→ TASK INPUT

───

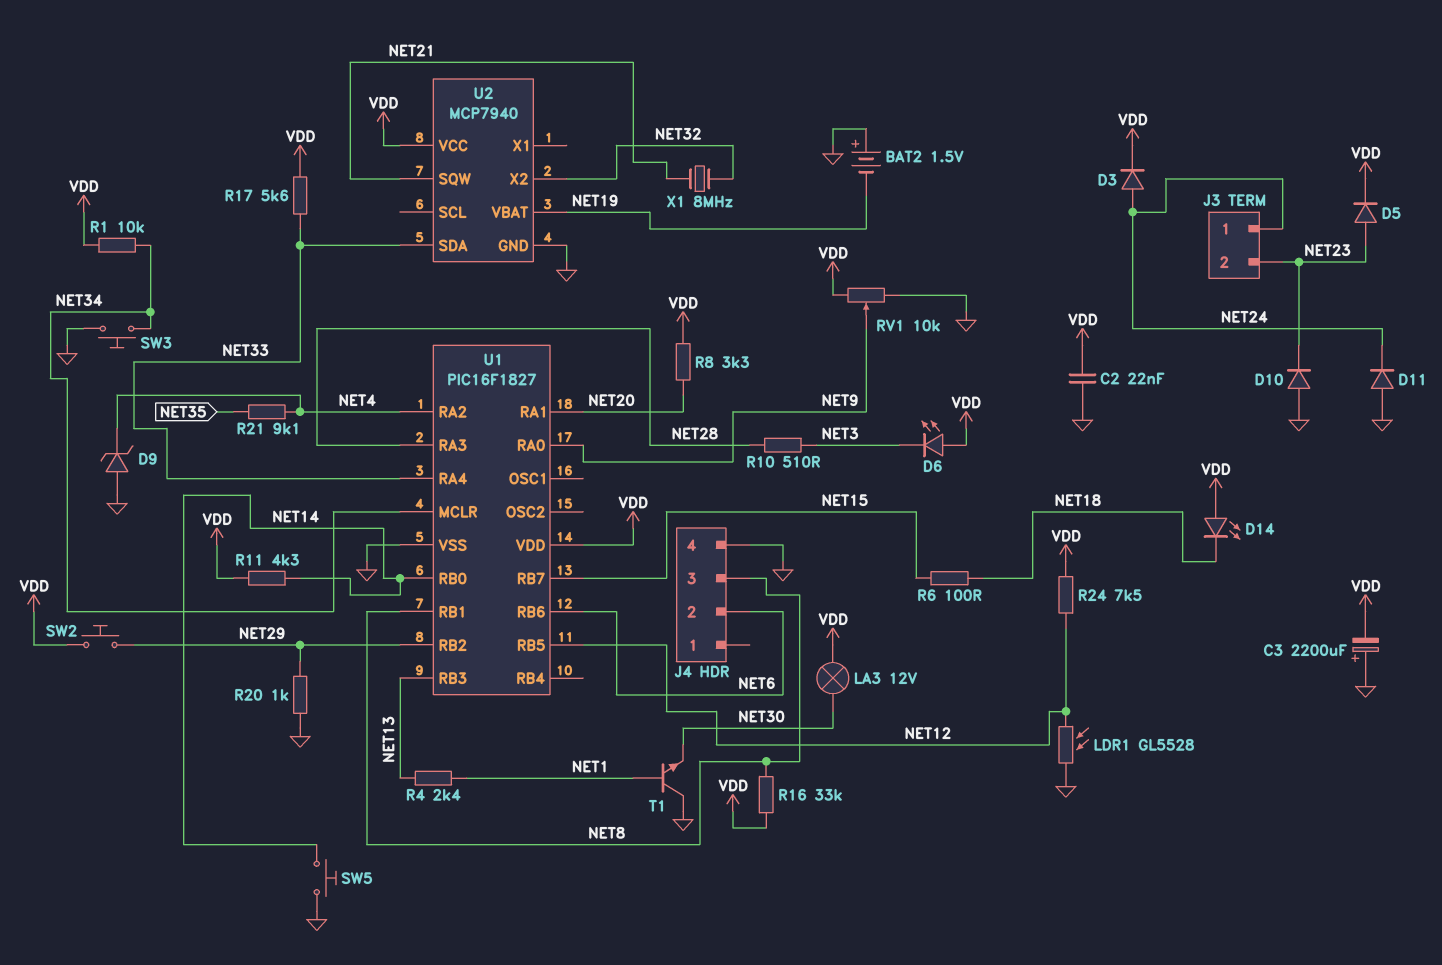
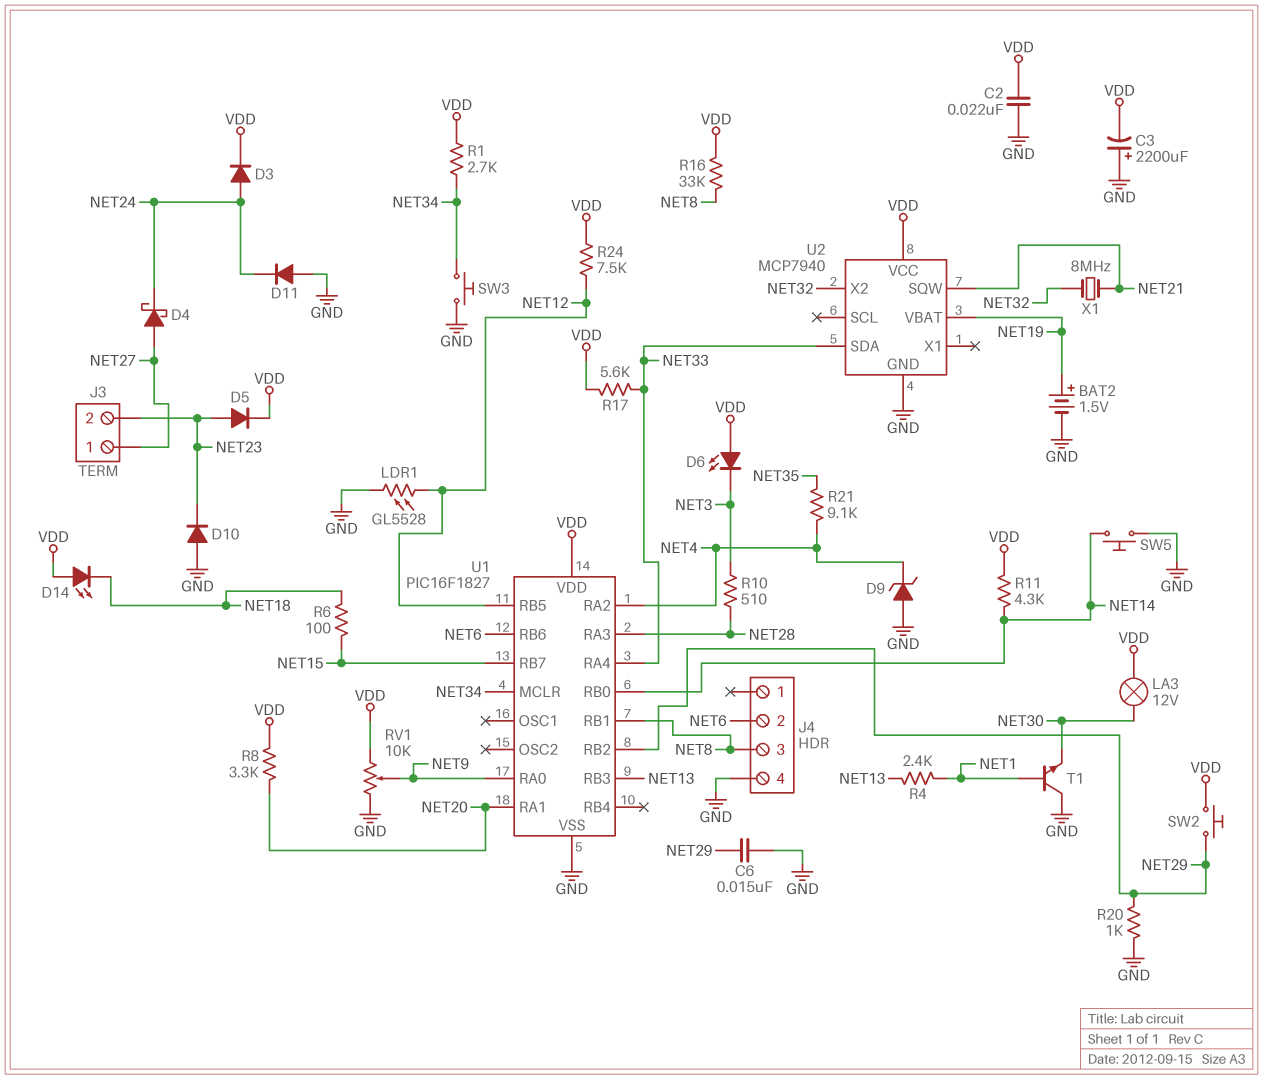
BAT2: 1.5V (plus GND, minus NET19) -> 1.5V (plus NET19, minus GND)
C6: none -> 15nF (GND, NET29)
D4: none -> schottky (A NET27, K NET24)
J3 pin 1: NET24 -> NET27
R1: 10k (NET34, VDD) -> 2.7k (NET34, VDD)

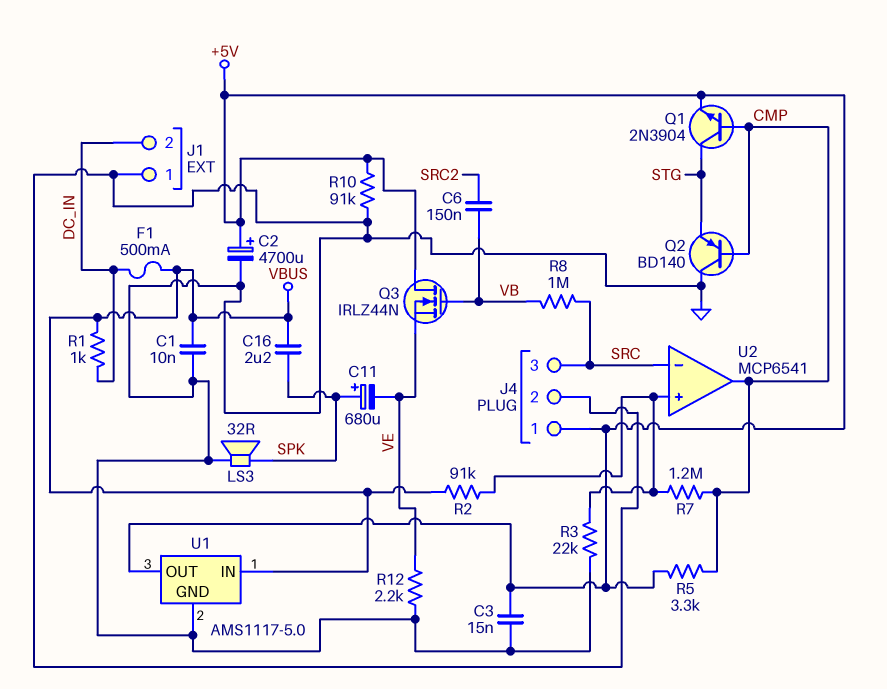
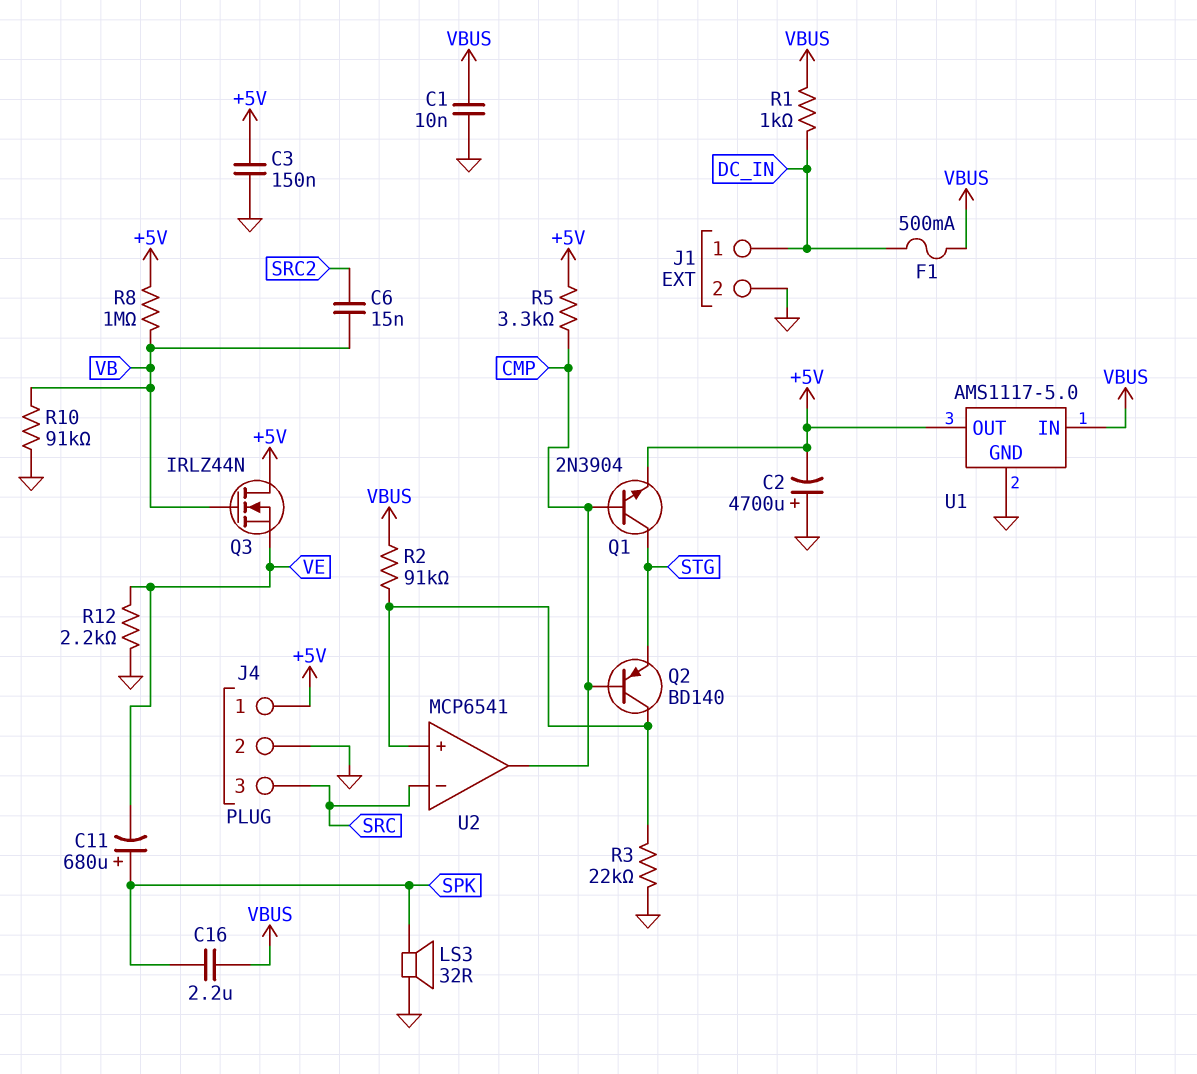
C2: 4700uF (plus +5V, minus GND) -> 4700uF (plus GND, minus +5V)
C3: 15nF (+5V, GND) -> 150nF (+5V, GND)
C6: 150nF (SRC2, VB) -> 15nF (SRC2, VB)
J1 pin 1: GND -> DC_IN
J1 pin 2: DC_IN -> GND
Q2: PNP BD140 (B CMP, C GND, E STG) -> PNP BD140 (B CMP, C U2/in+, E STG)
R7: 1.2M (CMP, U2/in+) -> none
R8: 1M (SRC, VB) -> 1M (+5V, VB)
R10: 91k (+5V, GND) -> 91k (GND, VB)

───

→ GOAL OF THE EXERCISE
Could you return each entry word for word, with the images omitted?

→ TASK OUTPUT
BAT2: 1.5V (plus GND, minus NET19) -> 1.5V (plus NET19, minus GND)
C6: none -> 15nF (GND, NET29)
D4: none -> schottky (A NET27, K NET24)
J3 pin 1: NET24 -> NET27
R1: 10k (NET34, VDD) -> 2.7k (NET34, VDD)

C2: 4700uF (plus +5V, minus GND) -> 4700uF (plus GND, minus +5V)
C3: 15nF (+5V, GND) -> 150nF (+5V, GND)
C6: 150nF (SRC2, VB) -> 15nF (SRC2, VB)
J1 pin 1: GND -> DC_IN
J1 pin 2: DC_IN -> GND
Q2: PNP BD140 (B CMP, C GND, E STG) -> PNP BD140 (B CMP, C U2/in+, E STG)
R7: 1.2M (CMP, U2/in+) -> none
R8: 1M (SRC, VB) -> 1M (+5V, VB)
R10: 91k (+5V, GND) -> 91k (GND, VB)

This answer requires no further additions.